*** Block opens ***

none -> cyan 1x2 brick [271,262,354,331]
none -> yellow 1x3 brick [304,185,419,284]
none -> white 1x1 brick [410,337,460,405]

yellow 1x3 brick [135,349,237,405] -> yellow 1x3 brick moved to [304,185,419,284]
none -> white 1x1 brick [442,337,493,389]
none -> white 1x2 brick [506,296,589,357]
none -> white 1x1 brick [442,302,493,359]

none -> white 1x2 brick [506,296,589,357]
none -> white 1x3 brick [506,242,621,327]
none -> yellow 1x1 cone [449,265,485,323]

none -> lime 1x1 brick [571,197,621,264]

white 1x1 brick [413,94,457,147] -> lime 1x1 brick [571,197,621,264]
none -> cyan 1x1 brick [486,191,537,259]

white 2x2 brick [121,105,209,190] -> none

*** Block closes ***
*** Block opens ***

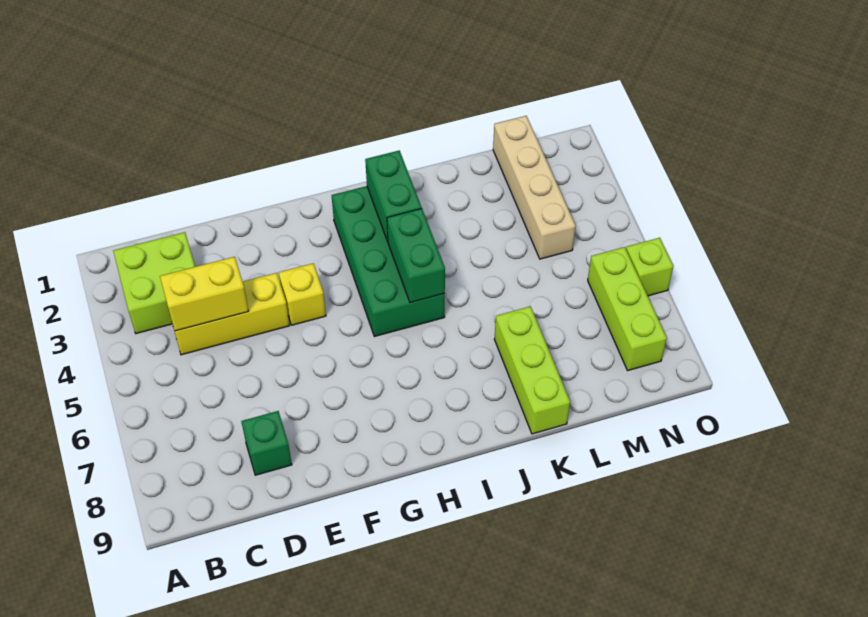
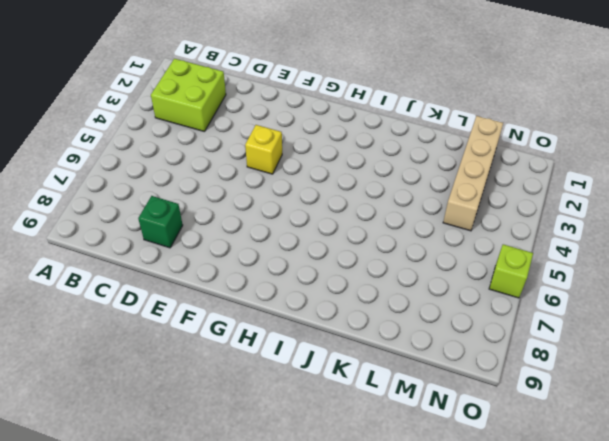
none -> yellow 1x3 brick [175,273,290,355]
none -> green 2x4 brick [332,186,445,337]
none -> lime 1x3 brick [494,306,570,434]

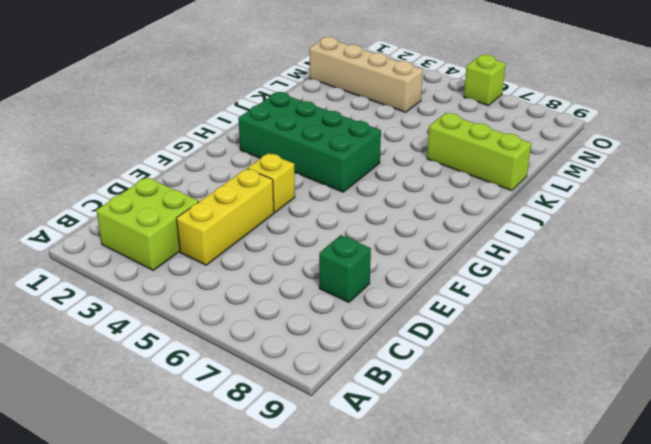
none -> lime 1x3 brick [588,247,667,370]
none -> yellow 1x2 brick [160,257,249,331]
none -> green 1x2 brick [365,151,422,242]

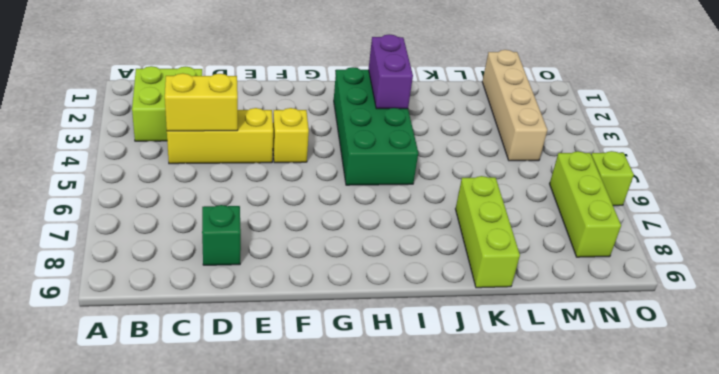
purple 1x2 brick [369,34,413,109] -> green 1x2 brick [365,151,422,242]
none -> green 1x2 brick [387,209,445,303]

*** Block closes ***

* WORK INSTRUCTIONS *
Your answer must consist solely of the lines above between the line holding "none -> yellow 1x1 cone [449,265,485,323]" and the line holding "white 2x2 brick [121,105,209,190] -> none", inclusive, copied exactly.

* SOLVED PROBLEM *
none -> yellow 1x1 cone [449,265,485,323]

none -> lime 1x1 brick [571,197,621,264]

white 1x1 brick [413,94,457,147] -> lime 1x1 brick [571,197,621,264]
none -> cyan 1x1 brick [486,191,537,259]

white 2x2 brick [121,105,209,190] -> none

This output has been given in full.